- Problem requirements:
Leave out the pictures and restate every entry word for word.
= = = =
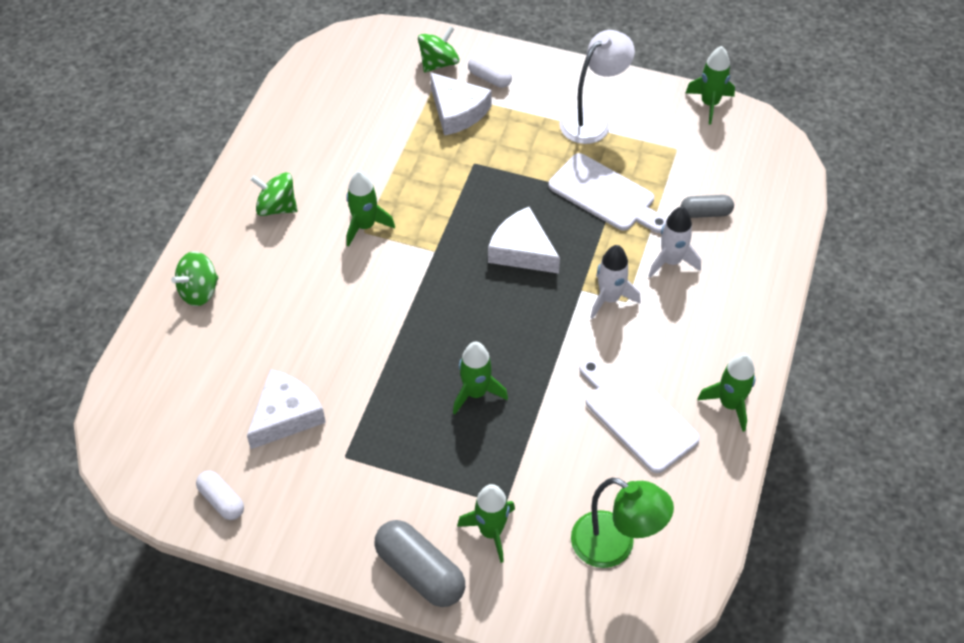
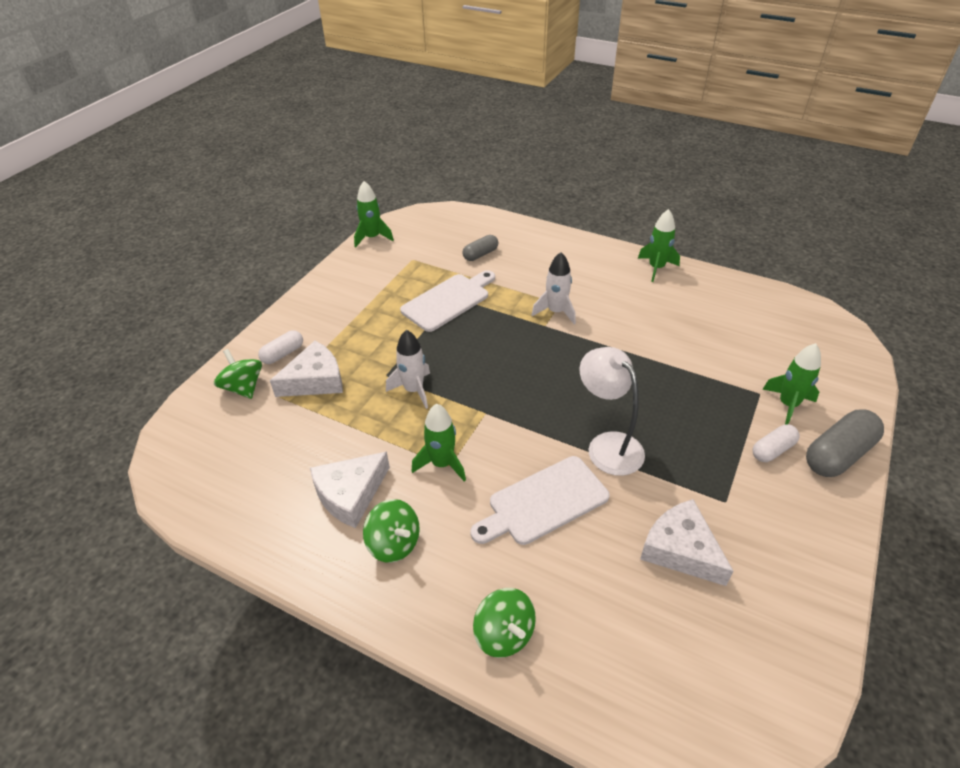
camera: 80 degrees left, 10 degrees down
(222, 500) = (795, 618): white capsule -> white capsule (772, 450)
(277, 207) = (394, 543): green spinning top -> green spinning top turned 75 degrees counterclockwise
(475, 393) = (649, 400): green rocket -> none
(522, 250) = (497, 355): white cheese -> white cheese (350, 494)
(592, 119) = (363, 297): white lamp -> white lamp (607, 445)
(614, 546) = (786, 337): green lamp -> none
(637, 416) = (669, 312): white cutting board -> white cutting board (544, 502)
(671, 261) = (524, 277): white rocket -> white rocket (414, 390)
(705, 213) = (480, 254): grey capsule -> grey capsule turned 45 degrees clockwise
= = = =
- Output for this exercise:
camera: 80 degrees left, 10 degrees down
(222, 500) = (795, 618): white capsule -> white capsule (772, 450)
(277, 207) = (394, 543): green spinning top -> green spinning top turned 75 degrees counterclockwise
(475, 393) = (649, 400): green rocket -> none
(522, 250) = (497, 355): white cheese -> white cheese (350, 494)
(592, 119) = (363, 297): white lamp -> white lamp (607, 445)
(614, 546) = (786, 337): green lamp -> none
(637, 416) = (669, 312): white cutting board -> white cutting board (544, 502)
(671, 261) = (524, 277): white rocket -> white rocket (414, 390)
(705, 213) = (480, 254): grey capsule -> grey capsule turned 45 degrees clockwise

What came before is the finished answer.